(TASK INSTRUCTIONS) Would you write out, exactly as they stand, all lines from the one containing "D2: diode US1M" through the end of the listing below, and only those?

--- START ---

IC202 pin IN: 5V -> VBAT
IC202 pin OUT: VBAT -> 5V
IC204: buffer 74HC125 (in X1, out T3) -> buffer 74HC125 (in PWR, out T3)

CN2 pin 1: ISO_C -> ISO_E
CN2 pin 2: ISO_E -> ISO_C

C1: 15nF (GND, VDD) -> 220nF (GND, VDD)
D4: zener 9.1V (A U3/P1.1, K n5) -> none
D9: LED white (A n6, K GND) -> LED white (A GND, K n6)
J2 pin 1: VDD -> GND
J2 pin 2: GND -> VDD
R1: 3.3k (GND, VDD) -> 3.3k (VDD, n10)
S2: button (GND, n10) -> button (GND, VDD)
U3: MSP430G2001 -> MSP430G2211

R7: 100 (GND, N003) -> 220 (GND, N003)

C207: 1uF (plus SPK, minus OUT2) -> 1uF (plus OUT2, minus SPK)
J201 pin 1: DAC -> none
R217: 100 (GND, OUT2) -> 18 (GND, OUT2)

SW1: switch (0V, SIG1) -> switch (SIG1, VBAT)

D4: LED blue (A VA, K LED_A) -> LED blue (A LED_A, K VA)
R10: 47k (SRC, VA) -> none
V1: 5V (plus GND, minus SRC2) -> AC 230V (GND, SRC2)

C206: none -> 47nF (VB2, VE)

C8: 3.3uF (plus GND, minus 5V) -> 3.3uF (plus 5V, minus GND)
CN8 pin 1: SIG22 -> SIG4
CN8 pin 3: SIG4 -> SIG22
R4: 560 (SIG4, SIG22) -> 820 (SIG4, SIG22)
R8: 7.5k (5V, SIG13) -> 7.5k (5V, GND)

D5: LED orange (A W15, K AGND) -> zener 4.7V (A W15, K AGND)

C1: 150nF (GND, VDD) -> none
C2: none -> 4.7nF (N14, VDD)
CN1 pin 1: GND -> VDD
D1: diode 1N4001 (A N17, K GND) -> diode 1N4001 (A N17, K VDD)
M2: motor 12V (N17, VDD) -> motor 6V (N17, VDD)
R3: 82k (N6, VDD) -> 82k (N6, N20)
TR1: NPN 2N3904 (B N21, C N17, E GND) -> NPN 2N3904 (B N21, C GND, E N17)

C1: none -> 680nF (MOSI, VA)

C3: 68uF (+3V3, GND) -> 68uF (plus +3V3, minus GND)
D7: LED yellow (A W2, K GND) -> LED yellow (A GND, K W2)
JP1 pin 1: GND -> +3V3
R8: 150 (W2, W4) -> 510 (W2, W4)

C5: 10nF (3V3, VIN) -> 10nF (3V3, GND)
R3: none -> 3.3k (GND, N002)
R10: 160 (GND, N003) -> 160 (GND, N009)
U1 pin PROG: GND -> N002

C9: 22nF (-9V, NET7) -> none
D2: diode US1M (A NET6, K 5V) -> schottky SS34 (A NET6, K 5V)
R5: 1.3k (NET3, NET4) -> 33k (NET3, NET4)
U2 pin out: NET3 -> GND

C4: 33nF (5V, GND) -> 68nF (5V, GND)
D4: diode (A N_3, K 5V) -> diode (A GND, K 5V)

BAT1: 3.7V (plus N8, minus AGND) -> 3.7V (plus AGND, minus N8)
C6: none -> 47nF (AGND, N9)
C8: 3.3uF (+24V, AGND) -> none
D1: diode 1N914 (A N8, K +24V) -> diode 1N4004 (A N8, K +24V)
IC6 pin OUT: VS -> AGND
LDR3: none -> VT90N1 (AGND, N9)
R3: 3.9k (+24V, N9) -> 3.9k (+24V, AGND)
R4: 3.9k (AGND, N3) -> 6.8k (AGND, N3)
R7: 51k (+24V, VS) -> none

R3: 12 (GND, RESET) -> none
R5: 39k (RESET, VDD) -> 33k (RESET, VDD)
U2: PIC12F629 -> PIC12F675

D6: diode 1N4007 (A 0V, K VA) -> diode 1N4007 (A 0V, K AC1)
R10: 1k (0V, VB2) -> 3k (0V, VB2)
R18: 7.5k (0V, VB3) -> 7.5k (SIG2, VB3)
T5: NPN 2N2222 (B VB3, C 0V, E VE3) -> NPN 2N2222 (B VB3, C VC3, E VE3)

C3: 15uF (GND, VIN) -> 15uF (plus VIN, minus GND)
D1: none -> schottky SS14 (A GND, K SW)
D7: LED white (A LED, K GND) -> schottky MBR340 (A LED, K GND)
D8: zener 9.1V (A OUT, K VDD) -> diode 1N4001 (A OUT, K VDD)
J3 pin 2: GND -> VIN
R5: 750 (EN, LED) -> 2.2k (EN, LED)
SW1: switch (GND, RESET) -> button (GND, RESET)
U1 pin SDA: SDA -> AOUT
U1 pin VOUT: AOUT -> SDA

--- END ---

(ANSWER FOR THIS EXERCISE)
D2: diode US1M (A NET6, K 5V) -> schottky SS34 (A NET6, K 5V)
R5: 1.3k (NET3, NET4) -> 33k (NET3, NET4)
U2 pin out: NET3 -> GND

C4: 33nF (5V, GND) -> 68nF (5V, GND)
D4: diode (A N_3, K 5V) -> diode (A GND, K 5V)

BAT1: 3.7V (plus N8, minus AGND) -> 3.7V (plus AGND, minus N8)
C6: none -> 47nF (AGND, N9)
C8: 3.3uF (+24V, AGND) -> none
D1: diode 1N914 (A N8, K +24V) -> diode 1N4004 (A N8, K +24V)
IC6 pin OUT: VS -> AGND
LDR3: none -> VT90N1 (AGND, N9)
R3: 3.9k (+24V, N9) -> 3.9k (+24V, AGND)
R4: 3.9k (AGND, N3) -> 6.8k (AGND, N3)
R7: 51k (+24V, VS) -> none

R3: 12 (GND, RESET) -> none
R5: 39k (RESET, VDD) -> 33k (RESET, VDD)
U2: PIC12F629 -> PIC12F675

D6: diode 1N4007 (A 0V, K VA) -> diode 1N4007 (A 0V, K AC1)
R10: 1k (0V, VB2) -> 3k (0V, VB2)
R18: 7.5k (0V, VB3) -> 7.5k (SIG2, VB3)
T5: NPN 2N2222 (B VB3, C 0V, E VE3) -> NPN 2N2222 (B VB3, C VC3, E VE3)

C3: 15uF (GND, VIN) -> 15uF (plus VIN, minus GND)
D1: none -> schottky SS14 (A GND, K SW)
D7: LED white (A LED, K GND) -> schottky MBR340 (A LED, K GND)
D8: zener 9.1V (A OUT, K VDD) -> diode 1N4001 (A OUT, K VDD)
J3 pin 2: GND -> VIN
R5: 750 (EN, LED) -> 2.2k (EN, LED)
SW1: switch (GND, RESET) -> button (GND, RESET)
U1 pin SDA: SDA -> AOUT
U1 pin VOUT: AOUT -> SDA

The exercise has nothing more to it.